Find each line of the material below in which the word "DGND" occurs, and return it.

(Input for this task Opens)

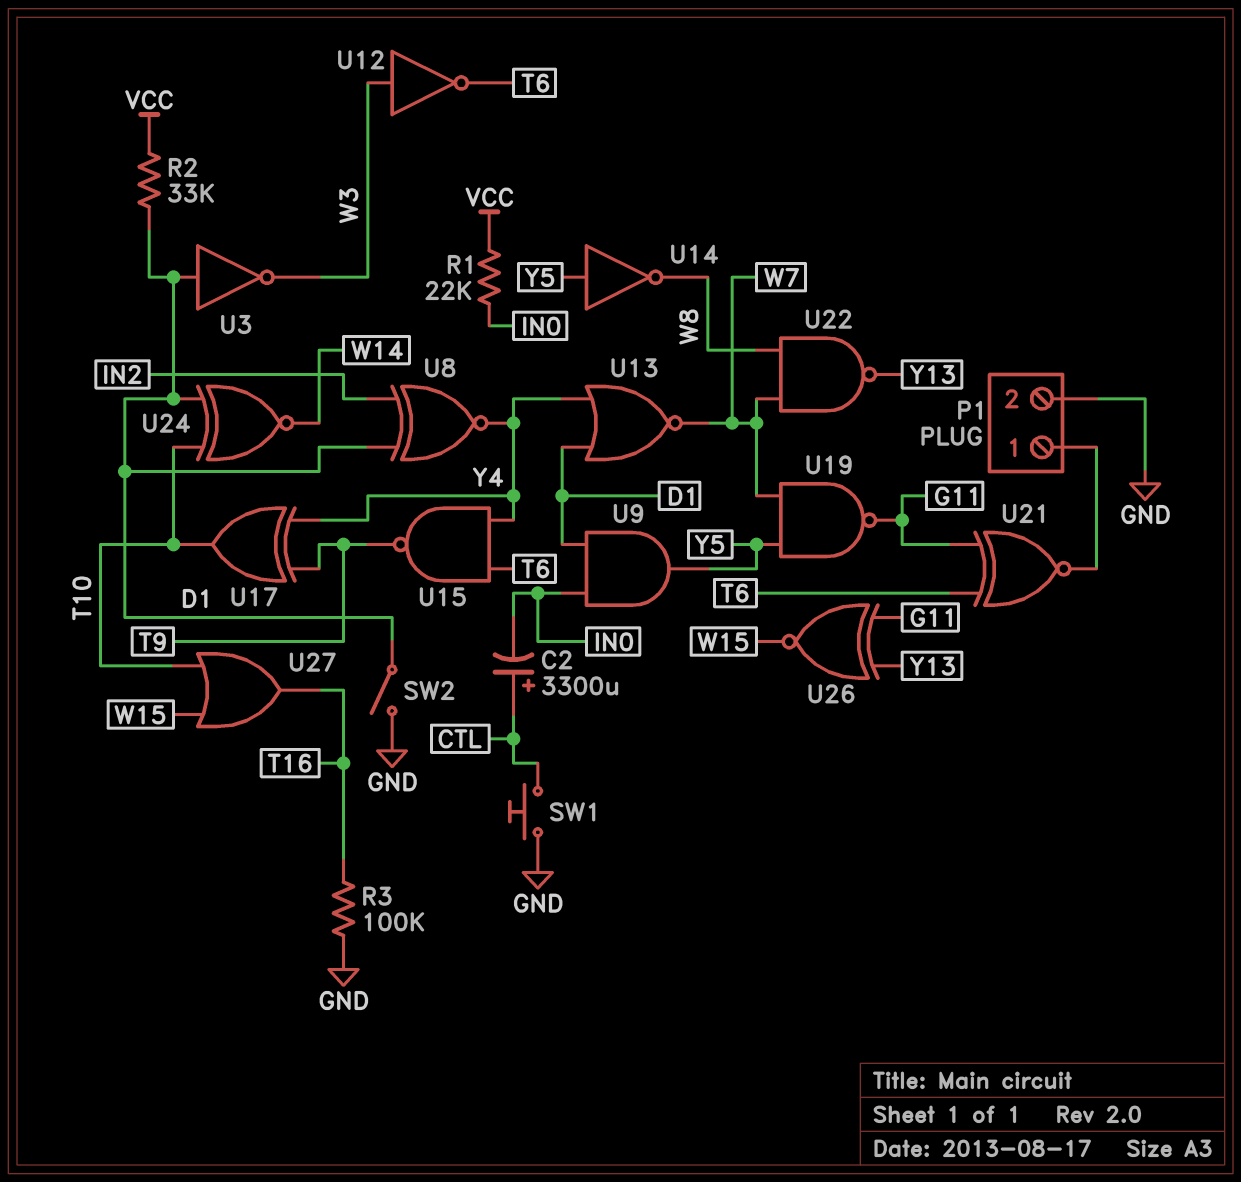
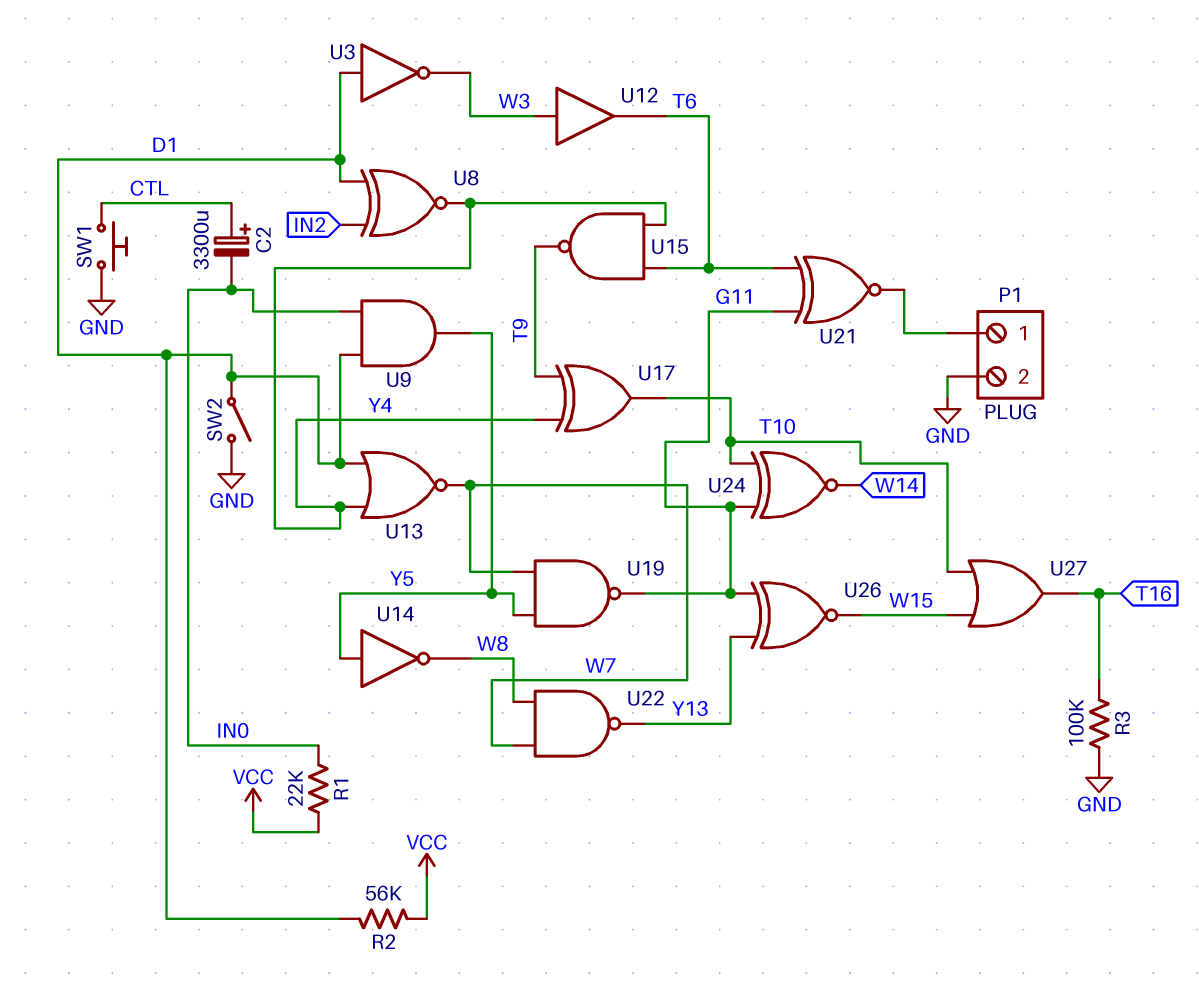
R2: 33k (D1, VCC) -> 56k (D1, VCC)
U12: NOT (in W3, out T6) -> buffer (in W3, out T6)
U24: XNOR (in D1, in T10, out W14) -> XNOR (in G11, in T10, out W14)

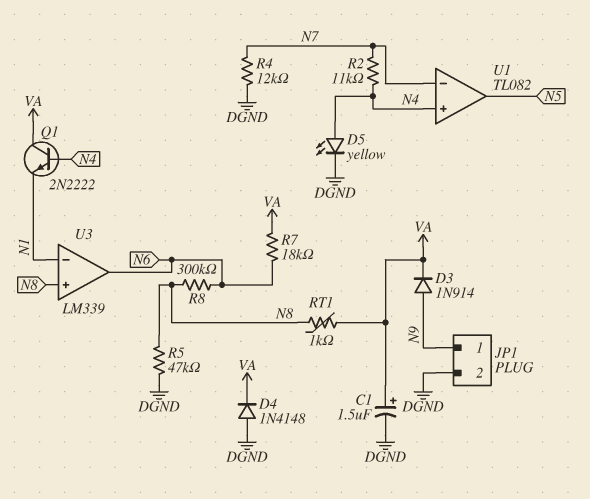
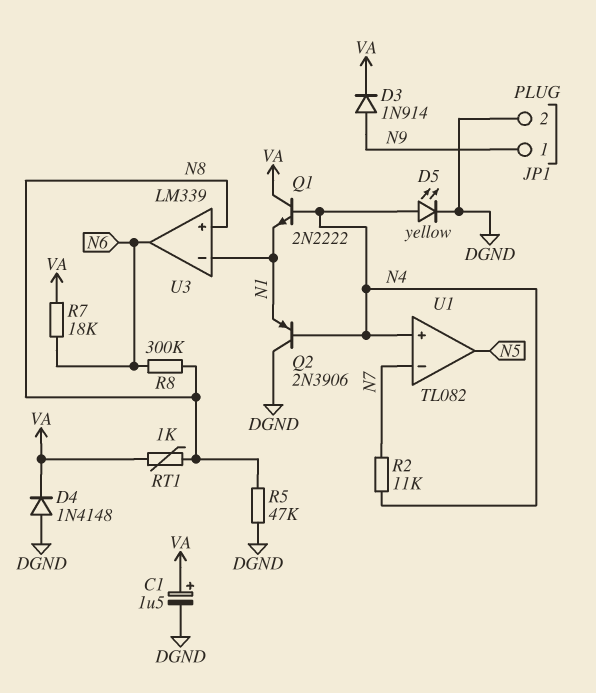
Q2: none -> PNP 2N3906 (B N4, C DGND, E N1)
R4: 12k (DGND, N7) -> none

(Input for this task Closes)

Your response:
Q2: none -> PNP 2N3906 (B N4, C DGND, E N1)
R4: 12k (DGND, N7) -> none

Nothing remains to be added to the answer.